TASK BRIEF
Reproduce the material below with "midpoint" swapped for "center point" and everything else unchanged, leaving out the pictures.

RECORDS PROVIDED
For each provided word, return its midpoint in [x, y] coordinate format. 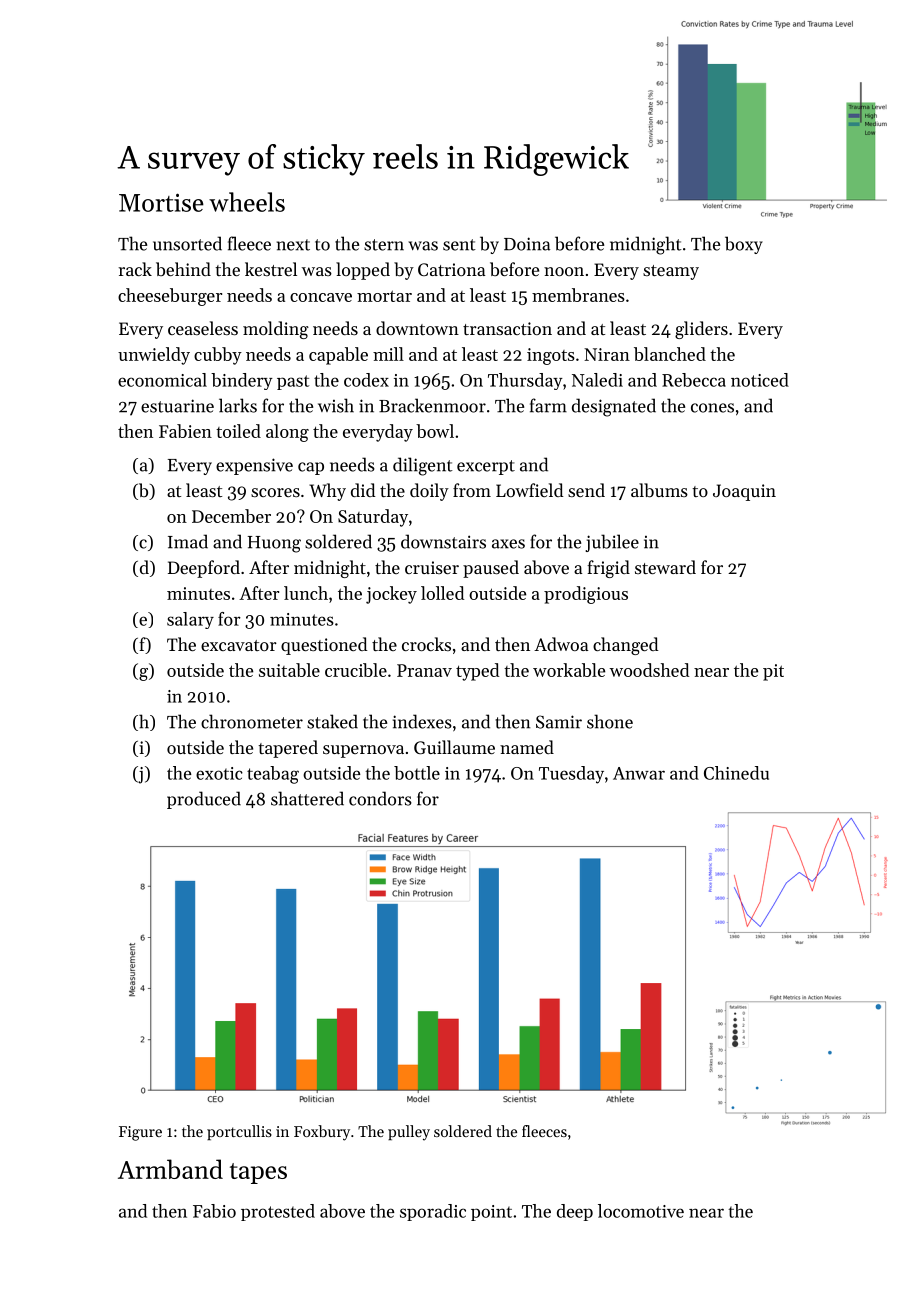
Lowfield [529, 490]
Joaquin [744, 492]
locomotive [641, 1211]
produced [204, 800]
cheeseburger [170, 297]
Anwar [639, 773]
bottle [417, 773]
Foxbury [322, 1133]
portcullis [239, 1132]
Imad [188, 541]
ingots [551, 356]
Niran [607, 354]
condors [380, 798]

SOLUTION TO THIS PROBLEM
For each provided word, return its center point in [x, y] coordinate format. 
Lowfield [529, 490]
Joaquin [744, 492]
locomotive [641, 1211]
produced [204, 800]
cheeseburger [170, 297]
Anwar [639, 773]
bottle [417, 773]
Foxbury [322, 1133]
portcullis [239, 1132]
Imad [188, 541]
ingots [551, 356]
Niran [607, 354]
condors [380, 798]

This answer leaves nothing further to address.